═════ Information ═════

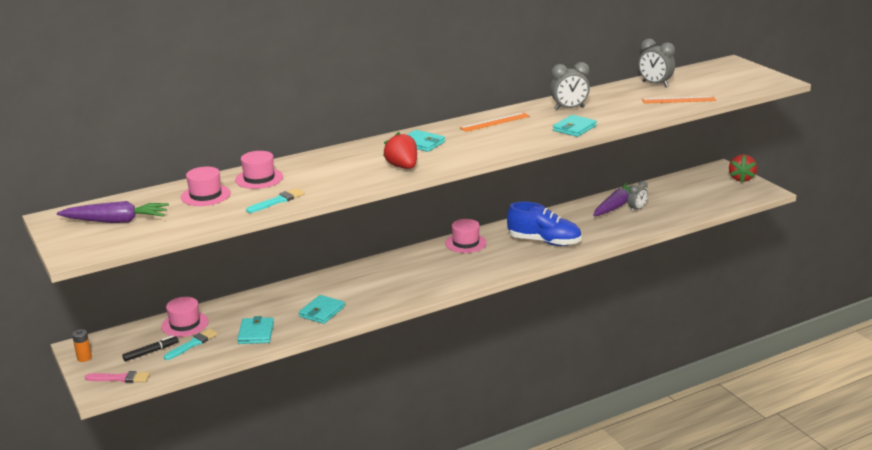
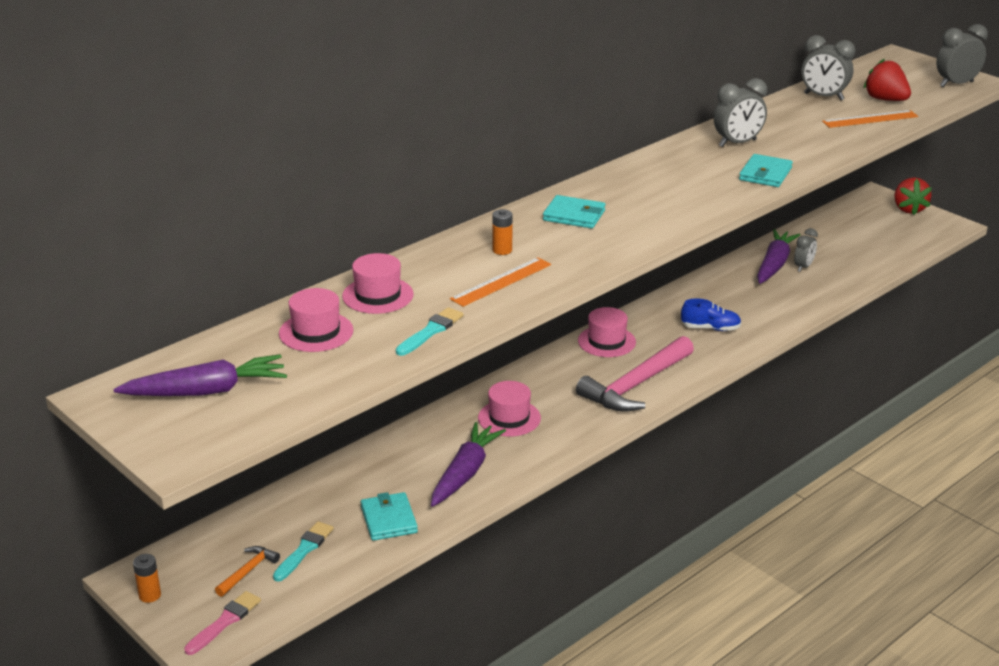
camera: 15 degrees left, 5 degrees up
pink brush [85,371,150,383] -> pink brush turned 45 degrees counterclockwise [184,591,261,655]
black marker [122,336,178,361] -> orange hammer [215,546,280,597]
pink hat [161,297,209,337] -> pink hat moved to [478,381,541,437]
turquoise wallet [299,295,345,324] -> purple carrot [431,422,506,507]
red strawberry [383,132,417,169] -> red strawberry moved to [863,59,911,101]
orange ruler [460,112,530,132] -> orange ruler moved to [450,257,551,307]
blue shoe [507,202,582,246] -> blue shoe [681,299,741,331], size x0.57
none -> orange battery [492,209,512,255]
none -> pink hammer [576,336,694,412]
none -> grey clock [936,24,988,87]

═════

Looking at the entries above, say how many lines contain the word "moved". Nothing but the number is needed.

3